#### RECORDS FOR THIS EXERCISE
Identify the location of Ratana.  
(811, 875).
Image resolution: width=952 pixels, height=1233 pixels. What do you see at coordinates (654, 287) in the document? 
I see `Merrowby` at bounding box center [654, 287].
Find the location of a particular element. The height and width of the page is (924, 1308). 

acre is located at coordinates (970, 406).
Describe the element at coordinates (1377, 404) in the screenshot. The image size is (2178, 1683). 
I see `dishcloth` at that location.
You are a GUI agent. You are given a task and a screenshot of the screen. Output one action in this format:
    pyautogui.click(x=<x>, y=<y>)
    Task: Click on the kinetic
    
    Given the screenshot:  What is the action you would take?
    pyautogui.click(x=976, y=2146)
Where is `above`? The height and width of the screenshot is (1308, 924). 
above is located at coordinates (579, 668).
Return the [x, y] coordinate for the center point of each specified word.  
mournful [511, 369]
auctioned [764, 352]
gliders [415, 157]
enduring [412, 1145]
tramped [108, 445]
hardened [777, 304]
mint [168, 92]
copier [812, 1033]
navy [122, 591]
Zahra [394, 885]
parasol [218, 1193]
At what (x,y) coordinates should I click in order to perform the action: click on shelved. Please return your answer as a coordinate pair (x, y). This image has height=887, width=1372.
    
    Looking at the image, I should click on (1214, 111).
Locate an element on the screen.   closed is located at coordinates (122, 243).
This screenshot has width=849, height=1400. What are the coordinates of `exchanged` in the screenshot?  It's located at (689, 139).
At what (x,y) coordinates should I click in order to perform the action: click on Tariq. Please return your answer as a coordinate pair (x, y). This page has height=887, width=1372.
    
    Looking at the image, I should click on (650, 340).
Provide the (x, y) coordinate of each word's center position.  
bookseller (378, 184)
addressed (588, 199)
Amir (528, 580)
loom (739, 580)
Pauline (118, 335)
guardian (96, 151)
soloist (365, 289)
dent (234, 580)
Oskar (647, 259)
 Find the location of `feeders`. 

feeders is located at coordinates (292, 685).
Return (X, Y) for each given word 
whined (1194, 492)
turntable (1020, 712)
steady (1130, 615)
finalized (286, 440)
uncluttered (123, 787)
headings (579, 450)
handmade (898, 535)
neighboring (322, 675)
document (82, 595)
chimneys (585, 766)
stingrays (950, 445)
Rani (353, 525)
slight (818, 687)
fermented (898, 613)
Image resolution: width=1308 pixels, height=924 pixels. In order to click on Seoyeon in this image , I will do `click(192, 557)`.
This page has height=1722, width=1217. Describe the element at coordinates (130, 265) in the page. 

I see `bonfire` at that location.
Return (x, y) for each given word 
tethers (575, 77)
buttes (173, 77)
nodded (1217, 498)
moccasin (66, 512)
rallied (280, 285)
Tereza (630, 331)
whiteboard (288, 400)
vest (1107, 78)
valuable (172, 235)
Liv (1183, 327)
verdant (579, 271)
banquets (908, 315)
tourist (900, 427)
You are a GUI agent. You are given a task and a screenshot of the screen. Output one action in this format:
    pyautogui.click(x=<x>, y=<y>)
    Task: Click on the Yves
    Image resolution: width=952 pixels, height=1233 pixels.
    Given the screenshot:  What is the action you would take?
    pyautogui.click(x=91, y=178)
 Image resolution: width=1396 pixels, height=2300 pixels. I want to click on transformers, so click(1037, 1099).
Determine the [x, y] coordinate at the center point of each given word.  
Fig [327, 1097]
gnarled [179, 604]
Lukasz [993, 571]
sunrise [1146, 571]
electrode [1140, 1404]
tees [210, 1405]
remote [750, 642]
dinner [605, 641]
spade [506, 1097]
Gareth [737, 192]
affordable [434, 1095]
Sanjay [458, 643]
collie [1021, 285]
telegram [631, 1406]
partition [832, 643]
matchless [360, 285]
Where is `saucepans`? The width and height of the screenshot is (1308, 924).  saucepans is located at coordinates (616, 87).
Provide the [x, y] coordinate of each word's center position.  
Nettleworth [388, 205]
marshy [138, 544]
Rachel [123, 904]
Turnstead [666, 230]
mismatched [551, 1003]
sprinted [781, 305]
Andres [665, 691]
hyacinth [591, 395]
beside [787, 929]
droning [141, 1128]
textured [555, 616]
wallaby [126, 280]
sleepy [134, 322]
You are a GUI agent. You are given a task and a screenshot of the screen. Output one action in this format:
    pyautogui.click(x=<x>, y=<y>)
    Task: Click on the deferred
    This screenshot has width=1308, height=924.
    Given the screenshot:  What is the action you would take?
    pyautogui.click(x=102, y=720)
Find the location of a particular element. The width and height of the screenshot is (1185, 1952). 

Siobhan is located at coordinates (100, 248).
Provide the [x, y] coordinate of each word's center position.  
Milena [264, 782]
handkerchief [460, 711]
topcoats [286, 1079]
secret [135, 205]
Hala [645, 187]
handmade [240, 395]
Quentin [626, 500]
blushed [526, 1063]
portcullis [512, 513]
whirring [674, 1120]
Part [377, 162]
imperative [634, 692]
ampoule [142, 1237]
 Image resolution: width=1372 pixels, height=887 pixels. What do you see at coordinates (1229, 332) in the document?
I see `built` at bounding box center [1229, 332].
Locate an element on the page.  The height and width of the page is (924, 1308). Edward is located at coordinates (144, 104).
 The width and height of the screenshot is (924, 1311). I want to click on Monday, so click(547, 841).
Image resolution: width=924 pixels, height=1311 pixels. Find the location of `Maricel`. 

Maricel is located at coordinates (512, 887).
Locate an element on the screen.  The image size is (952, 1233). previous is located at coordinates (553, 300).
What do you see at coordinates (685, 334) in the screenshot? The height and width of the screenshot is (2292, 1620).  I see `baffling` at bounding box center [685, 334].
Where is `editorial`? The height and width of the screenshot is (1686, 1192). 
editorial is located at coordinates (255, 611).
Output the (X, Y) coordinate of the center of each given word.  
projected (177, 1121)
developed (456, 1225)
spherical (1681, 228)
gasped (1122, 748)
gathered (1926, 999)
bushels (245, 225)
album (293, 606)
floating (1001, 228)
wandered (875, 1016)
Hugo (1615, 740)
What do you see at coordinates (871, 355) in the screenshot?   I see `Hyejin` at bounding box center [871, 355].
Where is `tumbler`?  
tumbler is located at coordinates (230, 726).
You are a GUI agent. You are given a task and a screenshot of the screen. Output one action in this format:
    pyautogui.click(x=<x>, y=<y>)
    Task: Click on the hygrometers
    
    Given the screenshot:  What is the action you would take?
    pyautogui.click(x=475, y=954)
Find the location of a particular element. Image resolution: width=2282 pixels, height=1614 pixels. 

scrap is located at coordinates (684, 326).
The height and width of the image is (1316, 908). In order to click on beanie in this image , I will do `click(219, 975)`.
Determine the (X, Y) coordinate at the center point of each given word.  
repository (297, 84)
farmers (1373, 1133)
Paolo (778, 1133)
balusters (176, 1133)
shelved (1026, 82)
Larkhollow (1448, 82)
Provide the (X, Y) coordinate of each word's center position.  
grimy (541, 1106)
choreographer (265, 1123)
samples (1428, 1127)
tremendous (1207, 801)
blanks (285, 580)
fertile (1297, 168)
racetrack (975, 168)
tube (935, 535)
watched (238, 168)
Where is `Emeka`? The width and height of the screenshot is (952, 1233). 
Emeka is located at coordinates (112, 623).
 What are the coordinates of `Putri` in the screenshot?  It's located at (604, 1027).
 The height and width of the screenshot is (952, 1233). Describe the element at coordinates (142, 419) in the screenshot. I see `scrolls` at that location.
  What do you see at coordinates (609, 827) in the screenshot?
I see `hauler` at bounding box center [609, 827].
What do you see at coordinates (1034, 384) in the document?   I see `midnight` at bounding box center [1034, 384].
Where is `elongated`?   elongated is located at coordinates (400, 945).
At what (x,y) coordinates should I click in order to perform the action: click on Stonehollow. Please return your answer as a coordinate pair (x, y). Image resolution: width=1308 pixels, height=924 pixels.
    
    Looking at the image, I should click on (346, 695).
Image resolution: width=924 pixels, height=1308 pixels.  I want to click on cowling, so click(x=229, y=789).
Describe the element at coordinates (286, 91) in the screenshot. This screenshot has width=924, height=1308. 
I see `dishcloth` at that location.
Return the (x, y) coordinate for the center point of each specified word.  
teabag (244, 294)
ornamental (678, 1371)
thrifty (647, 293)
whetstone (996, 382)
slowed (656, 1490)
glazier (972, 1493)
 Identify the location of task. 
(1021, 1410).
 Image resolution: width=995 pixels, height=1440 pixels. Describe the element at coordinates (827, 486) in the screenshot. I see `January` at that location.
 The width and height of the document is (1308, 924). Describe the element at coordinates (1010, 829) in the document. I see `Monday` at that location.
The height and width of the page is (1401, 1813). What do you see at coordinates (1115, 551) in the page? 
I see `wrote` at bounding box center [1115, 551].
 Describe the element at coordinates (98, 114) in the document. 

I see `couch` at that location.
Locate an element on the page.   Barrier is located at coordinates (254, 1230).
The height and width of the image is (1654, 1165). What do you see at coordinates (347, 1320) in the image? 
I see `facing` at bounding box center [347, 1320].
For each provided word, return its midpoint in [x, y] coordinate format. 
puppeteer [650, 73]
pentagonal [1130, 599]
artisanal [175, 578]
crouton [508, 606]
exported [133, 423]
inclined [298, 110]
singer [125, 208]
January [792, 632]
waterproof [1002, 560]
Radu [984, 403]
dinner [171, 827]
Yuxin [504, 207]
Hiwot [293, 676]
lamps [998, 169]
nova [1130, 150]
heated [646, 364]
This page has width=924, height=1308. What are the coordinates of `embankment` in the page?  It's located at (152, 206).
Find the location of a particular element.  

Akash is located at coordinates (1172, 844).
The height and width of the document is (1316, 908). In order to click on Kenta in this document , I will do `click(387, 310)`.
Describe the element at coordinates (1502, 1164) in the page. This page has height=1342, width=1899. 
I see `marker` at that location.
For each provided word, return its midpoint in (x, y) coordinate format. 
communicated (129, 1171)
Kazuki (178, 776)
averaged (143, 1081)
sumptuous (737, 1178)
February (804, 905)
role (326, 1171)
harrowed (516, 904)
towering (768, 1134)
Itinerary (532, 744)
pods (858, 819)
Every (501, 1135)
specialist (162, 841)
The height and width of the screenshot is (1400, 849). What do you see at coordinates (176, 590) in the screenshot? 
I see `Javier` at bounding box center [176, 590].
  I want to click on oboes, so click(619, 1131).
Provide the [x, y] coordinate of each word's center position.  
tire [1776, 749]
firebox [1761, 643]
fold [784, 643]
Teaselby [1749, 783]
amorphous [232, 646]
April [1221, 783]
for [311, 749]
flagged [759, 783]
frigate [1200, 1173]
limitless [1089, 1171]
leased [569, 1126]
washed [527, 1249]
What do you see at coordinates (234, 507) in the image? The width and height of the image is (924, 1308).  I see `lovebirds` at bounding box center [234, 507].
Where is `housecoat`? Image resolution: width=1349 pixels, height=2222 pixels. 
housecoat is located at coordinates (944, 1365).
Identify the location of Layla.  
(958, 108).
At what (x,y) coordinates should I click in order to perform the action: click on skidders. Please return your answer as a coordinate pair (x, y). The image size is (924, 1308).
########
* _PROBLEM TO SOLVE_
Copy out the records word for word, from the line with "leased [569, 1126]", including that line, through the last line of the records.

* _FINAL ANSWER_
leased [569, 1126]
washed [527, 1249]
What do you see at coordinates (234, 507) in the image? The width and height of the image is (924, 1308).  I see `lovebirds` at bounding box center [234, 507].
Where is `housecoat`? Image resolution: width=1349 pixels, height=2222 pixels. 
housecoat is located at coordinates (944, 1365).
Identify the location of Layla.  
(958, 108).
At what (x,y) coordinates should I click in order to perform the action: click on skidders. Please return your answer as a coordinate pair (x, y). The image size is (924, 1308).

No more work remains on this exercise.